Working from the records below, return word for word the line that contains "R2: 430k (SIG2, U8/X1) -> none" and each line after it, ending with the last. Skip all pictures.

Stored entries:
———

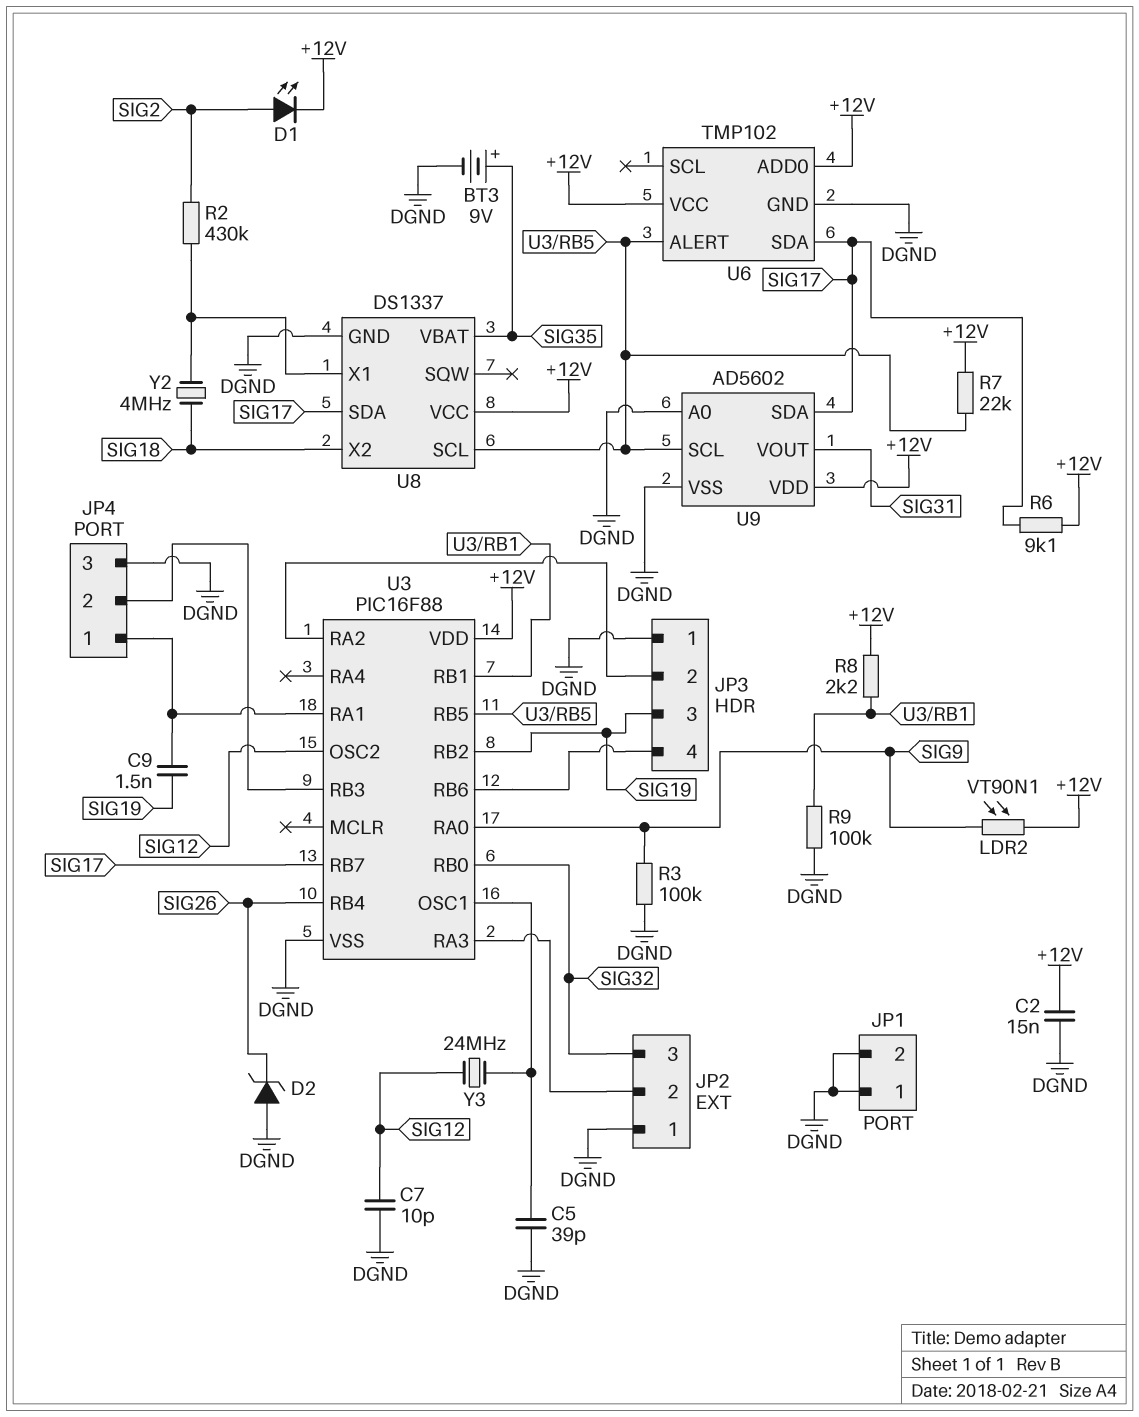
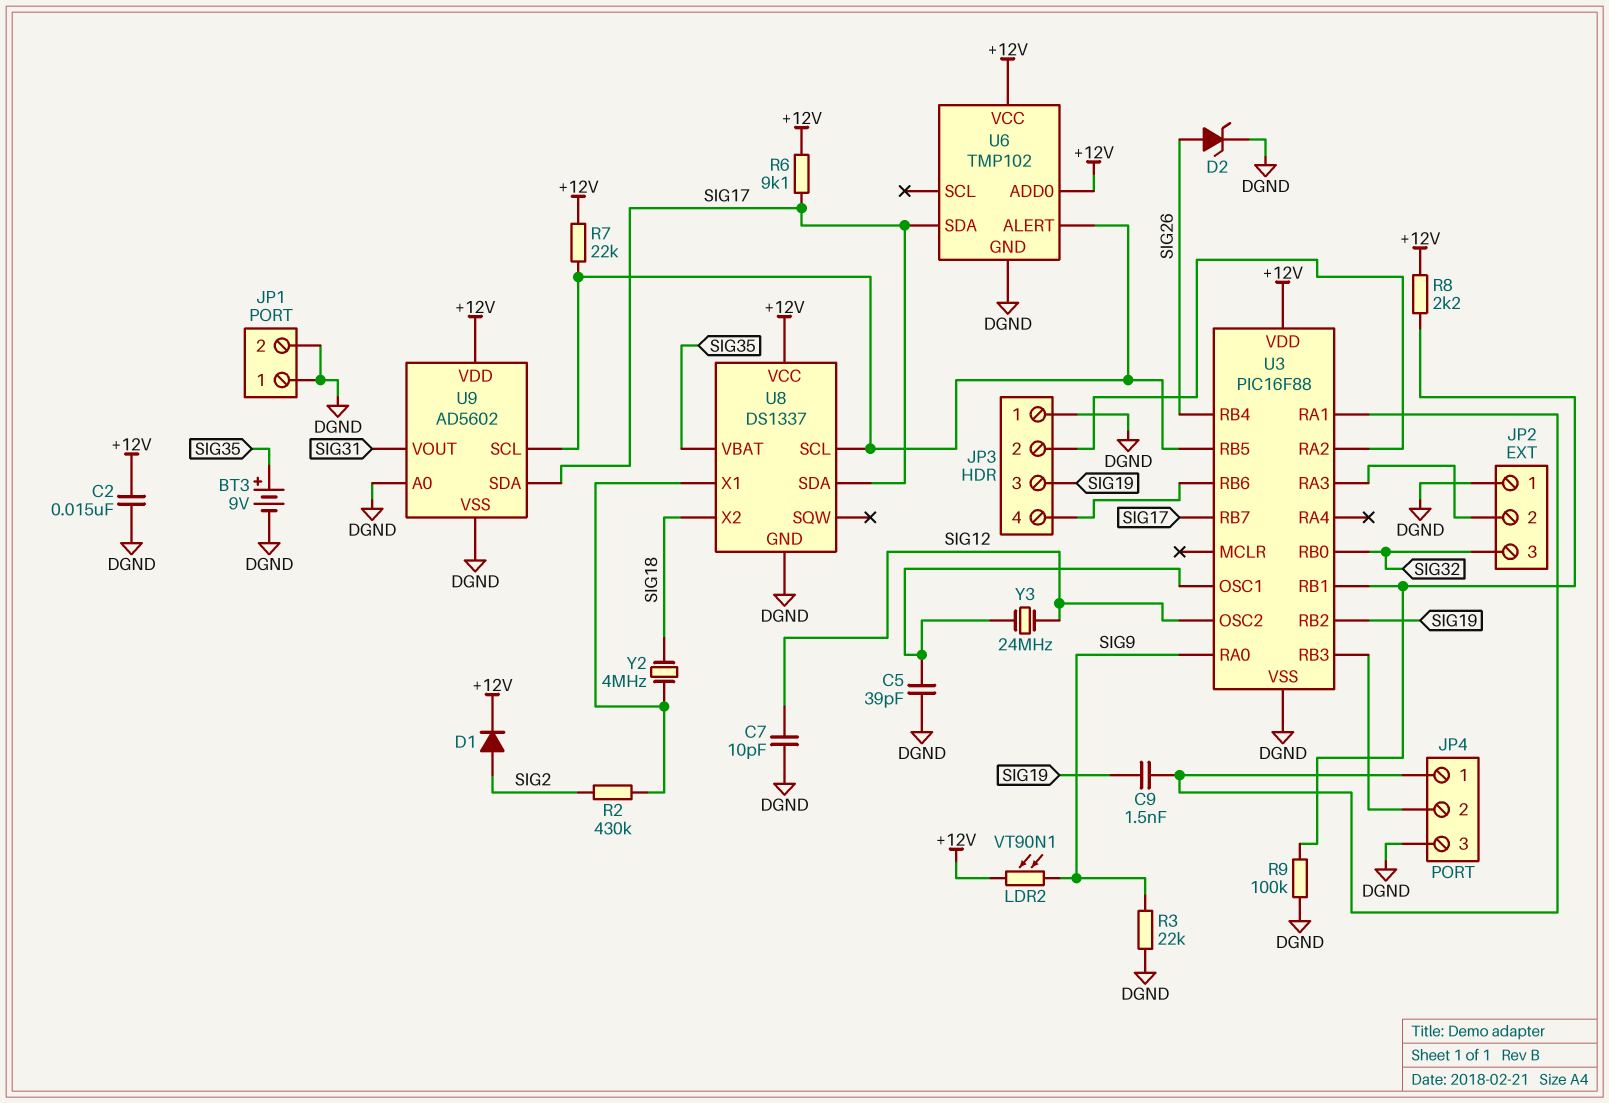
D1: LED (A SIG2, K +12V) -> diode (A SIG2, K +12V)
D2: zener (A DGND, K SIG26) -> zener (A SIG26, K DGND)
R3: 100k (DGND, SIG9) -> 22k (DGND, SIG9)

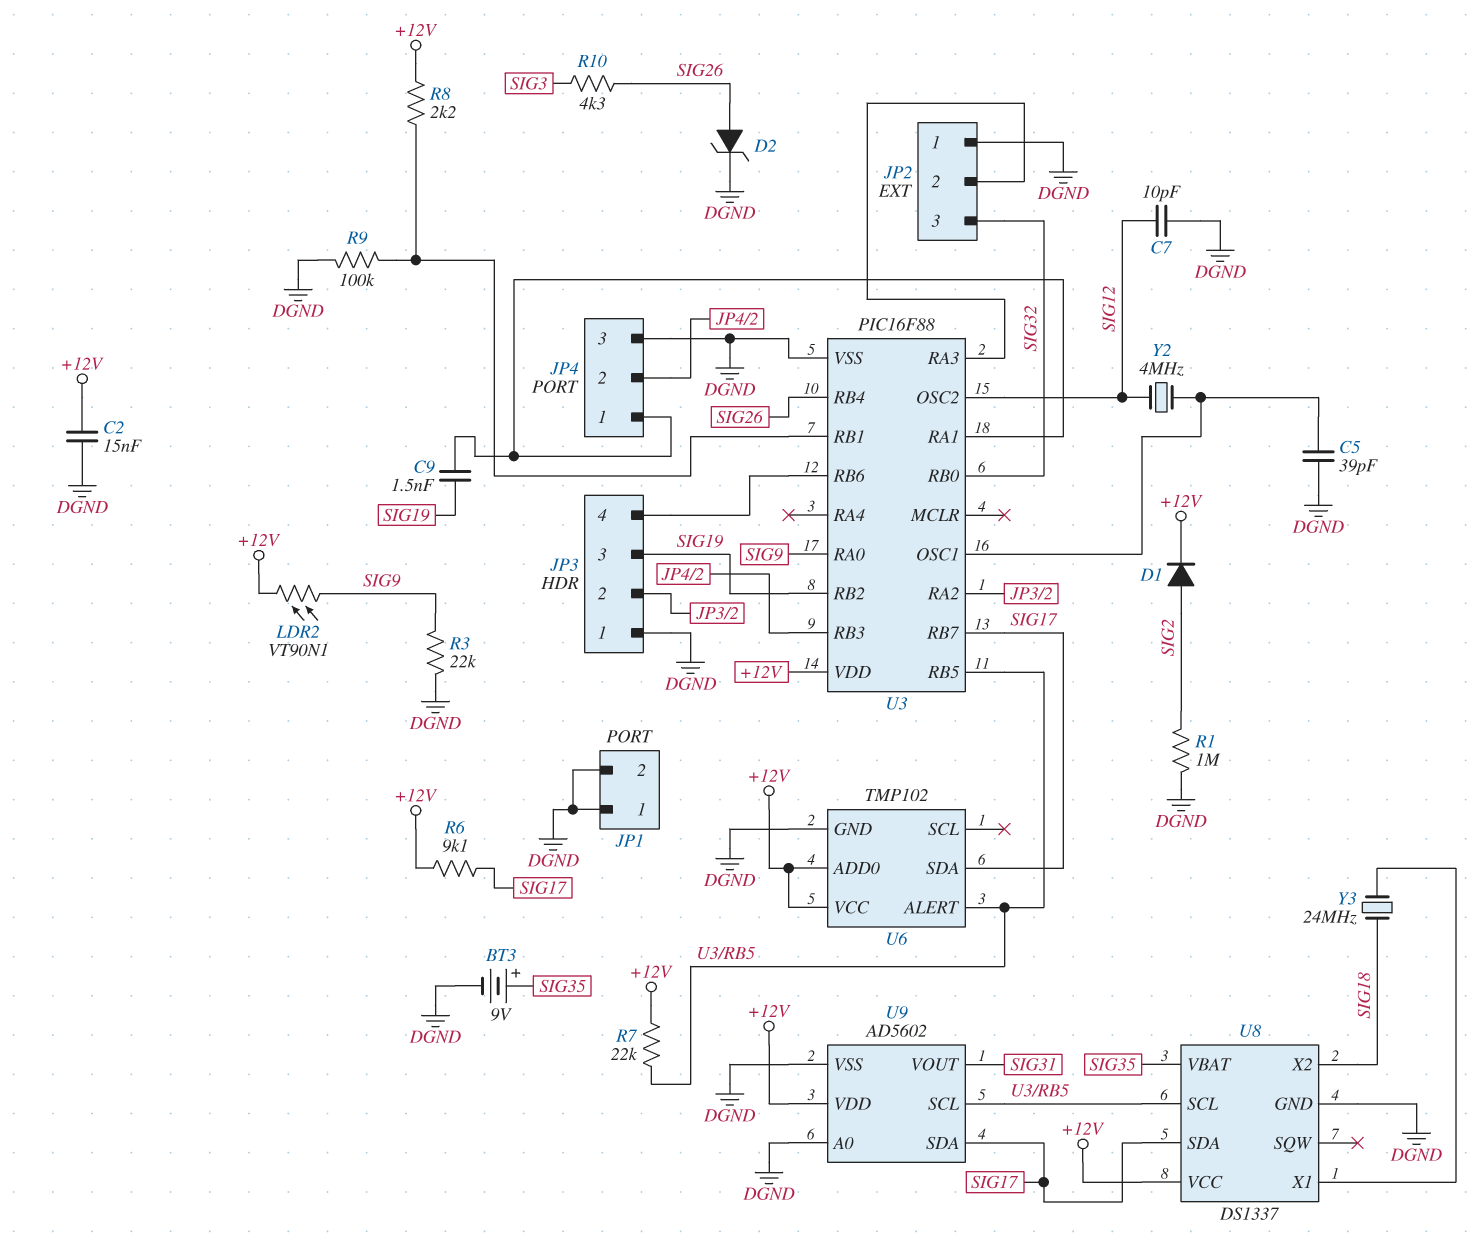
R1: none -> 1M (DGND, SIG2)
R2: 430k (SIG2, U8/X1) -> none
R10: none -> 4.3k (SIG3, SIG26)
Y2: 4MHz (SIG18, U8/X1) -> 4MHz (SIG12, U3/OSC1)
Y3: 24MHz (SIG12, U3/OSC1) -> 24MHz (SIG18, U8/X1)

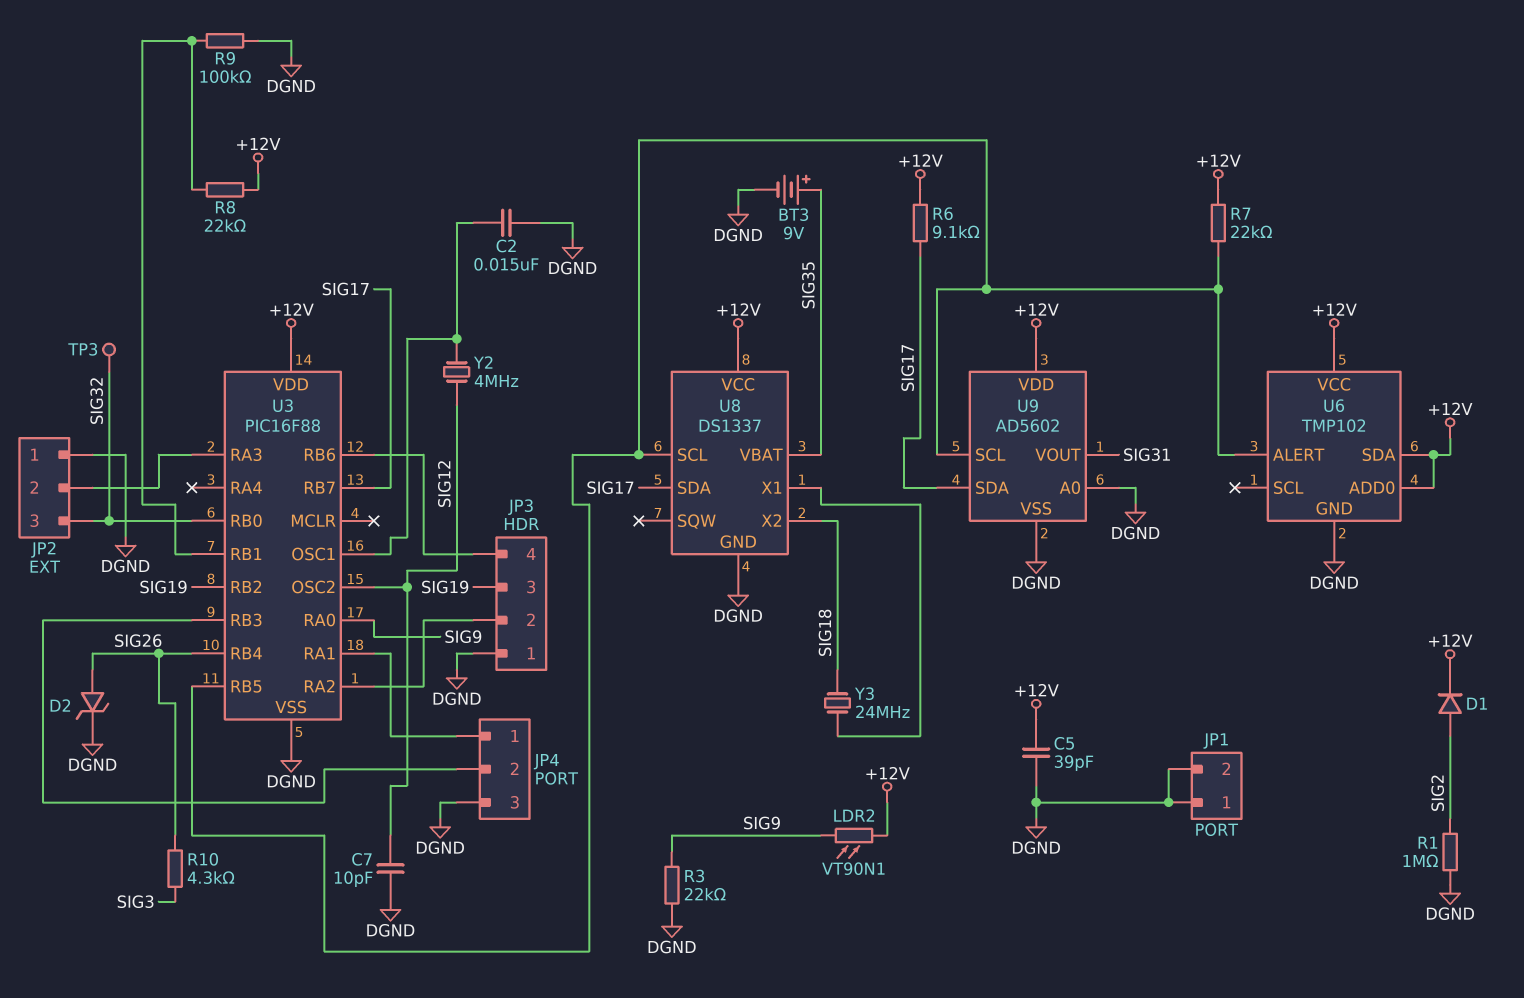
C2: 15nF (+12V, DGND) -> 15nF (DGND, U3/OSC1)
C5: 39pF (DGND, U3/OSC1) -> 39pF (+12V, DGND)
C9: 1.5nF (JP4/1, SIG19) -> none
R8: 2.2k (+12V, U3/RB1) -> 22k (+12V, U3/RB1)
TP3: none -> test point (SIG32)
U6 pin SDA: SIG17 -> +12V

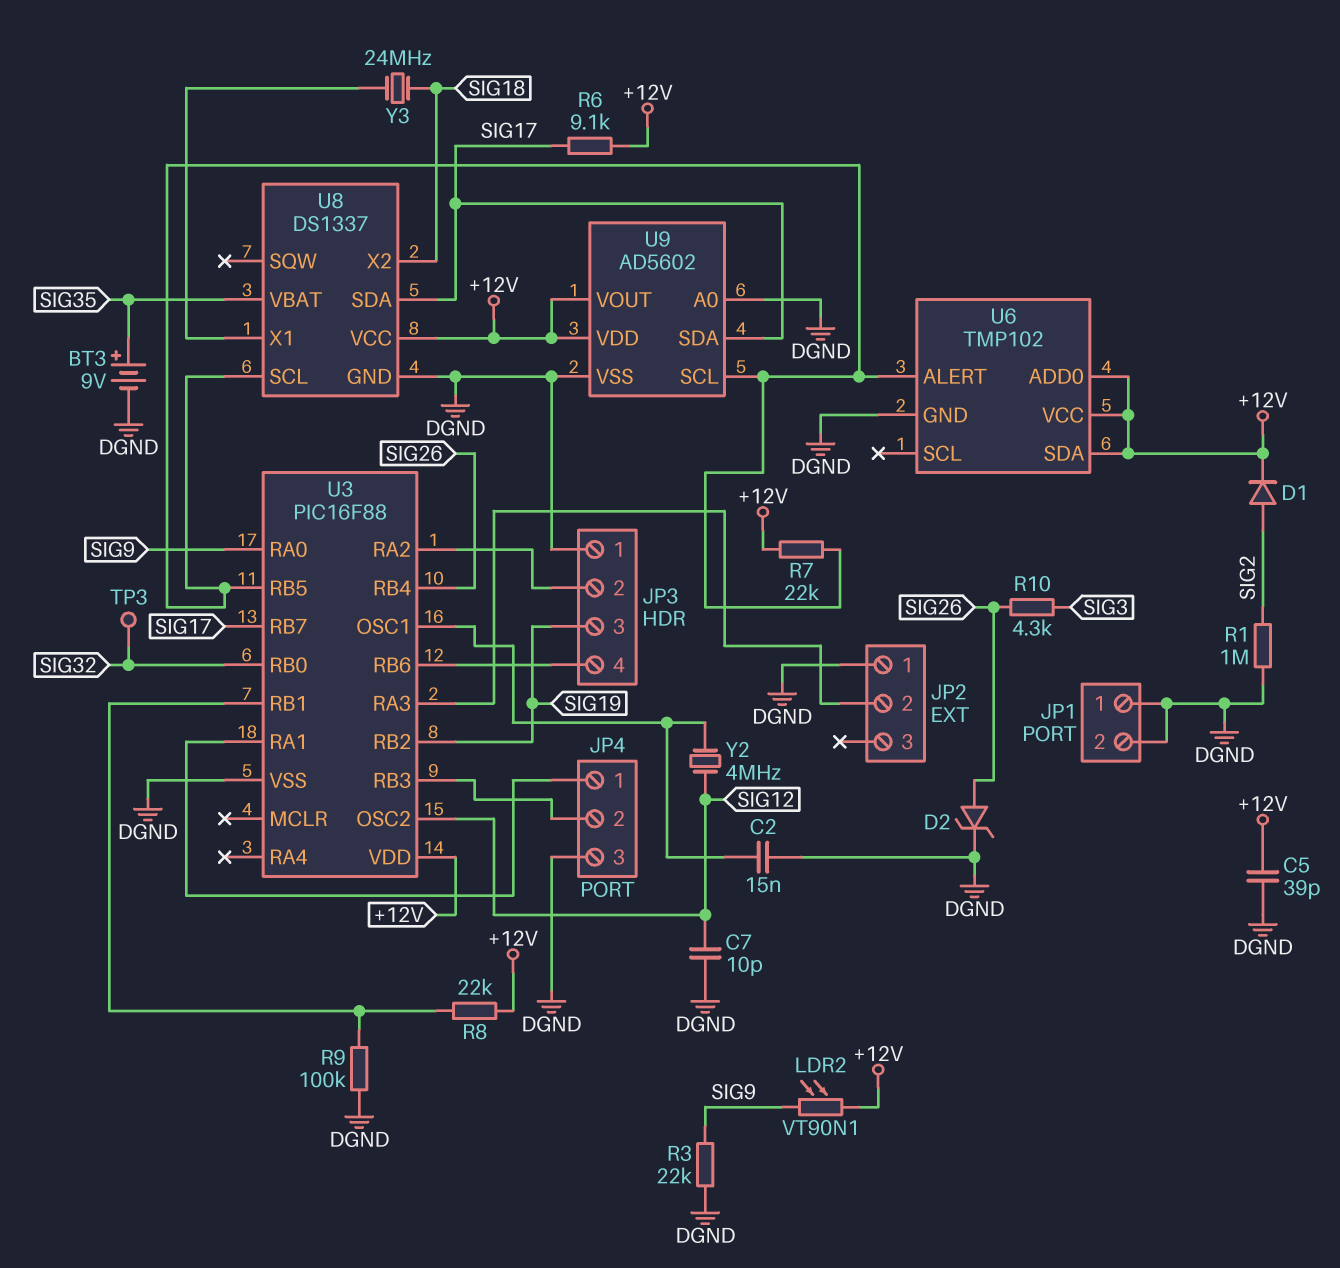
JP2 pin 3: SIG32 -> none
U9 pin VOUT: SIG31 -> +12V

———

• Solution for this task:
R2: 430k (SIG2, U8/X1) -> none
R10: none -> 4.3k (SIG3, SIG26)
Y2: 4MHz (SIG18, U8/X1) -> 4MHz (SIG12, U3/OSC1)
Y3: 24MHz (SIG12, U3/OSC1) -> 24MHz (SIG18, U8/X1)

C2: 15nF (+12V, DGND) -> 15nF (DGND, U3/OSC1)
C5: 39pF (DGND, U3/OSC1) -> 39pF (+12V, DGND)
C9: 1.5nF (JP4/1, SIG19) -> none
R8: 2.2k (+12V, U3/RB1) -> 22k (+12V, U3/RB1)
TP3: none -> test point (SIG32)
U6 pin SDA: SIG17 -> +12V

JP2 pin 3: SIG32 -> none
U9 pin VOUT: SIG31 -> +12V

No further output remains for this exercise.